> _SOURCE RECORDS_
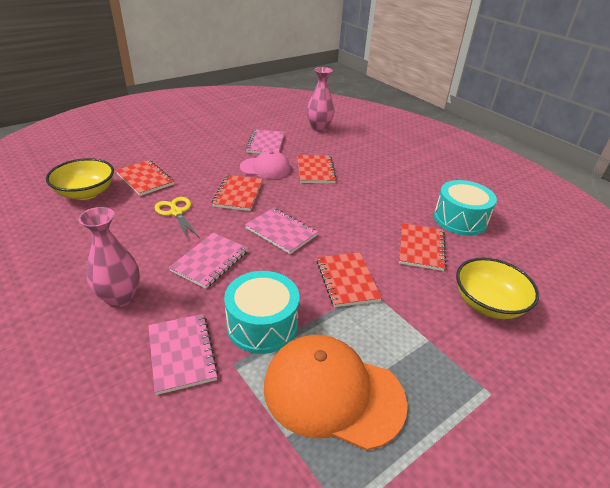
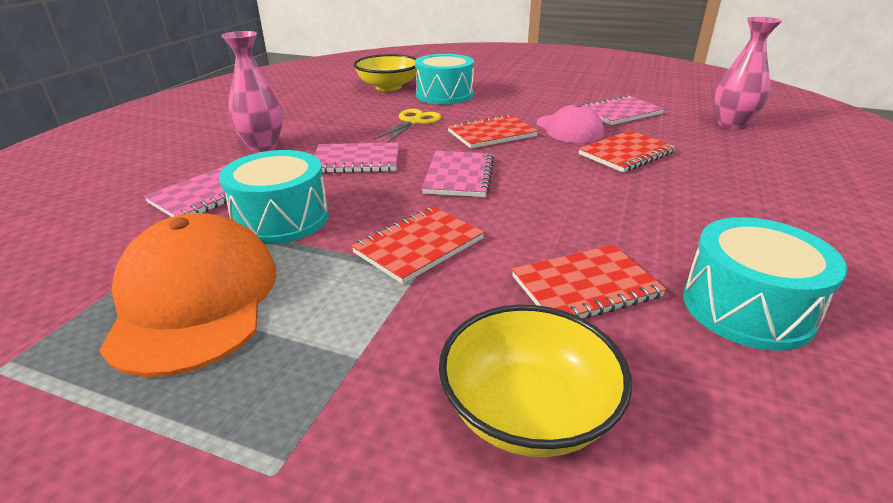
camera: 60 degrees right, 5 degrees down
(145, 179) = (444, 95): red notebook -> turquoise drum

...

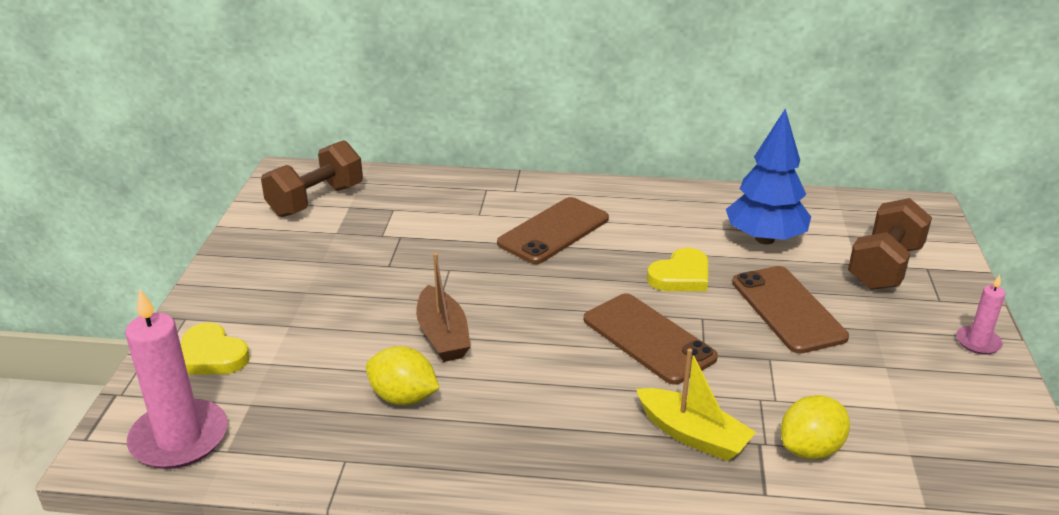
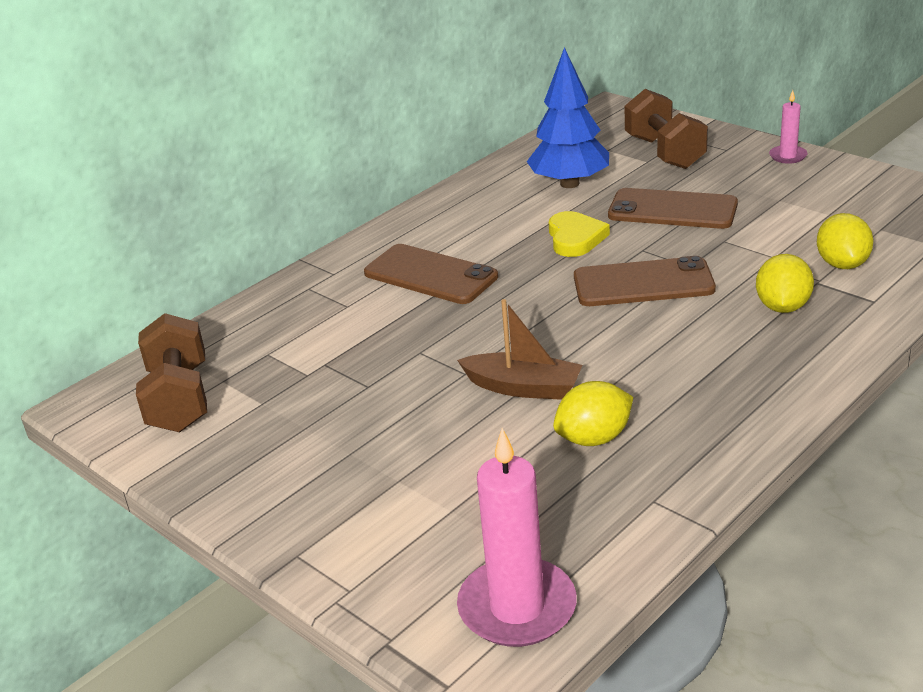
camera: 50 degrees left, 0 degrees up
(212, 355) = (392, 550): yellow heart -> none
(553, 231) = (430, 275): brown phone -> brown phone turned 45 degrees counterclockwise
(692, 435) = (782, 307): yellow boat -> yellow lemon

> _JOB ITEM_
Read the data above and pull out each line that holds the string "yellow".

> _REPLY TO THE TASK_
(212, 355) = (392, 550): yellow heart -> none
(692, 435) = (782, 307): yellow boat -> yellow lemon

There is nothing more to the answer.